- _DIRECTIONS FOR THIS TASK_: Return the exact lines from the one containing "RTC: DS3231 -> PCF8523" through the final line of the material below, with both ends kept.

- _MATERIAL FOR THIS TASK_:
════════
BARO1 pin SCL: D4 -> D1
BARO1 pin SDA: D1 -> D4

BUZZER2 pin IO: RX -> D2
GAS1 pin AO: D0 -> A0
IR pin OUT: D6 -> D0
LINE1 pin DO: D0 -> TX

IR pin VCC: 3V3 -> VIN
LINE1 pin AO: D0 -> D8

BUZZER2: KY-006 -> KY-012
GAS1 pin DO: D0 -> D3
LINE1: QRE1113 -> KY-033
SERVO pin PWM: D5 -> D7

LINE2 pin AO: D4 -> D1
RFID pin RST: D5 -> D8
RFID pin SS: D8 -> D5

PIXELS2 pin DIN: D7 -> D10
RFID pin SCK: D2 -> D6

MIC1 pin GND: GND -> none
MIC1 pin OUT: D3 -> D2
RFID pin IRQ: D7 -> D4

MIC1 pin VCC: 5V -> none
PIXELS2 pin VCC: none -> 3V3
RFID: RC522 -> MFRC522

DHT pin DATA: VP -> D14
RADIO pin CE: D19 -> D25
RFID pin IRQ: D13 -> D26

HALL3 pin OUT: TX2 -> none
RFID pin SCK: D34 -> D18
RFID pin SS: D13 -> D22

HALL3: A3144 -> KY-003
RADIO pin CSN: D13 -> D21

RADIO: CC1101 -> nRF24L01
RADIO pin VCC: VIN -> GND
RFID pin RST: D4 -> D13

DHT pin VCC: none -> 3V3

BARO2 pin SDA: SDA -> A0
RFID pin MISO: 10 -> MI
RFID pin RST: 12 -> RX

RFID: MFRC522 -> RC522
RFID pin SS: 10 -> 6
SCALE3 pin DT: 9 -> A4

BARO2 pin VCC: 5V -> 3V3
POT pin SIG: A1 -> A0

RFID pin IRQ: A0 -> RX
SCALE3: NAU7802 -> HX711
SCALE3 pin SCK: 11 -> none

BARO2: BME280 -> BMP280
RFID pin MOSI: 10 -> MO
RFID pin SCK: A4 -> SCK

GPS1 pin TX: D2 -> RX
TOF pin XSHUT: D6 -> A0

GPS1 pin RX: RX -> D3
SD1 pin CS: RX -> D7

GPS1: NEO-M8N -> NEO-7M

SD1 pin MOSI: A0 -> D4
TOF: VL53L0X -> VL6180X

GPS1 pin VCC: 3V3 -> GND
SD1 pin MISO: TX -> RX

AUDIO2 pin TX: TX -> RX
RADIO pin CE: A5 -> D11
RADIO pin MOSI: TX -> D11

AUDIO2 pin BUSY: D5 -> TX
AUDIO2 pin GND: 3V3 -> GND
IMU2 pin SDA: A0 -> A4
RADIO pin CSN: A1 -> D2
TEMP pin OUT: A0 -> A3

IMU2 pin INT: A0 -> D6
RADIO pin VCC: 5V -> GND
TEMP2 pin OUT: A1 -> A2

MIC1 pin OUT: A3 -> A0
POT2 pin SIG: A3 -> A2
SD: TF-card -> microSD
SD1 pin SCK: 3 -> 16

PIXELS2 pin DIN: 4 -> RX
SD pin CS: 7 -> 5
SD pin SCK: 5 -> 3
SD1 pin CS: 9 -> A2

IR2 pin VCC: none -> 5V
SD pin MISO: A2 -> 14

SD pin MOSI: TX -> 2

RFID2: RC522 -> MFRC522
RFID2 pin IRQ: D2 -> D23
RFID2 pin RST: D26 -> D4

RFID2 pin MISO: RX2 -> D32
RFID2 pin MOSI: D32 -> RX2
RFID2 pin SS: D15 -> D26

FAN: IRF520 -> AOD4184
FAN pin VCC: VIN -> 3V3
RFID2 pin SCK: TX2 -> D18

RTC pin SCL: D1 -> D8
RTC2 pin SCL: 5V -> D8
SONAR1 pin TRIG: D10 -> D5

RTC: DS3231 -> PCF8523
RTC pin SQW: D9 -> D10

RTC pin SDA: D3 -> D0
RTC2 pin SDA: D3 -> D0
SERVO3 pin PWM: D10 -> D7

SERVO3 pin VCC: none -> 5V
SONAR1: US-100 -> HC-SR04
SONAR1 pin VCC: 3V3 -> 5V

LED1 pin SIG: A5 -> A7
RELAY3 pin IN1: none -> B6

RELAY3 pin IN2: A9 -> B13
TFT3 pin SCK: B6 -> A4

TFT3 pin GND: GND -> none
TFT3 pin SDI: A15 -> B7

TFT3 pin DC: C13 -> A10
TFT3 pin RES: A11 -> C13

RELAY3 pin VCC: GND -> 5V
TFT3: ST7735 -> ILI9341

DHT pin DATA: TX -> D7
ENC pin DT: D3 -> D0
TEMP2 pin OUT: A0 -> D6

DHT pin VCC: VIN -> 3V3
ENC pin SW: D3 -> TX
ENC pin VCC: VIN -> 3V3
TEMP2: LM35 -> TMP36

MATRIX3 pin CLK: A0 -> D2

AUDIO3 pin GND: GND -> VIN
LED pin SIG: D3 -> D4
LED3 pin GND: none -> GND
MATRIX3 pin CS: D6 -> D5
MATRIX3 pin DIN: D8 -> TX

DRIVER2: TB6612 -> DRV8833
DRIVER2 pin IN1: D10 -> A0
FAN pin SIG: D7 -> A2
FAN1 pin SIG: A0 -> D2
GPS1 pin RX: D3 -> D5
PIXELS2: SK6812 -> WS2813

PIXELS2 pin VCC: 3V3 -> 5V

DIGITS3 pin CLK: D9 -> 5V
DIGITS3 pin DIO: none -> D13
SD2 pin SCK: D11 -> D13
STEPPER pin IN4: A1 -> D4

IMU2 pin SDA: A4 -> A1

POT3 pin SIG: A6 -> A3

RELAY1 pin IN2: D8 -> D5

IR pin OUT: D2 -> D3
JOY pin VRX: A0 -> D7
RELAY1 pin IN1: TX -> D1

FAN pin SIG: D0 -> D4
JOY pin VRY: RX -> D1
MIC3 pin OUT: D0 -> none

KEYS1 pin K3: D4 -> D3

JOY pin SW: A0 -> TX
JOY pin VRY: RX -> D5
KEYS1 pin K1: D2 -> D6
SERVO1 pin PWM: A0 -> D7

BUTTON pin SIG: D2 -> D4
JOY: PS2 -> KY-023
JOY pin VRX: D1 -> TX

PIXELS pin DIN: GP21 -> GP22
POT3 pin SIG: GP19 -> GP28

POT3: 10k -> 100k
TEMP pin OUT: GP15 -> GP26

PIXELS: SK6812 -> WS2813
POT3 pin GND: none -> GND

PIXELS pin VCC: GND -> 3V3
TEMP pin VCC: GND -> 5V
════════
- _ANSWER BELOW_:
RTC: DS3231 -> PCF8523
RTC pin SQW: D9 -> D10

RTC pin SDA: D3 -> D0
RTC2 pin SDA: D3 -> D0
SERVO3 pin PWM: D10 -> D7

SERVO3 pin VCC: none -> 5V
SONAR1: US-100 -> HC-SR04
SONAR1 pin VCC: 3V3 -> 5V

LED1 pin SIG: A5 -> A7
RELAY3 pin IN1: none -> B6

RELAY3 pin IN2: A9 -> B13
TFT3 pin SCK: B6 -> A4

TFT3 pin GND: GND -> none
TFT3 pin SDI: A15 -> B7

TFT3 pin DC: C13 -> A10
TFT3 pin RES: A11 -> C13

RELAY3 pin VCC: GND -> 5V
TFT3: ST7735 -> ILI9341

DHT pin DATA: TX -> D7
ENC pin DT: D3 -> D0
TEMP2 pin OUT: A0 -> D6

DHT pin VCC: VIN -> 3V3
ENC pin SW: D3 -> TX
ENC pin VCC: VIN -> 3V3
TEMP2: LM35 -> TMP36

MATRIX3 pin CLK: A0 -> D2

AUDIO3 pin GND: GND -> VIN
LED pin SIG: D3 -> D4
LED3 pin GND: none -> GND
MATRIX3 pin CS: D6 -> D5
MATRIX3 pin DIN: D8 -> TX

DRIVER2: TB6612 -> DRV8833
DRIVER2 pin IN1: D10 -> A0
FAN pin SIG: D7 -> A2
FAN1 pin SIG: A0 -> D2
GPS1 pin RX: D3 -> D5
PIXELS2: SK6812 -> WS2813

PIXELS2 pin VCC: 3V3 -> 5V

DIGITS3 pin CLK: D9 -> 5V
DIGITS3 pin DIO: none -> D13
SD2 pin SCK: D11 -> D13
STEPPER pin IN4: A1 -> D4

IMU2 pin SDA: A4 -> A1

POT3 pin SIG: A6 -> A3

RELAY1 pin IN2: D8 -> D5

IR pin OUT: D2 -> D3
JOY pin VRX: A0 -> D7
RELAY1 pin IN1: TX -> D1

FAN pin SIG: D0 -> D4
JOY pin VRY: RX -> D1
MIC3 pin OUT: D0 -> none

KEYS1 pin K3: D4 -> D3

JOY pin SW: A0 -> TX
JOY pin VRY: RX -> D5
KEYS1 pin K1: D2 -> D6
SERVO1 pin PWM: A0 -> D7

BUTTON pin SIG: D2 -> D4
JOY: PS2 -> KY-023
JOY pin VRX: D1 -> TX

PIXELS pin DIN: GP21 -> GP22
POT3 pin SIG: GP19 -> GP28

POT3: 10k -> 100k
TEMP pin OUT: GP15 -> GP26

PIXELS: SK6812 -> WS2813
POT3 pin GND: none -> GND

PIXELS pin VCC: GND -> 3V3
TEMP pin VCC: GND -> 5V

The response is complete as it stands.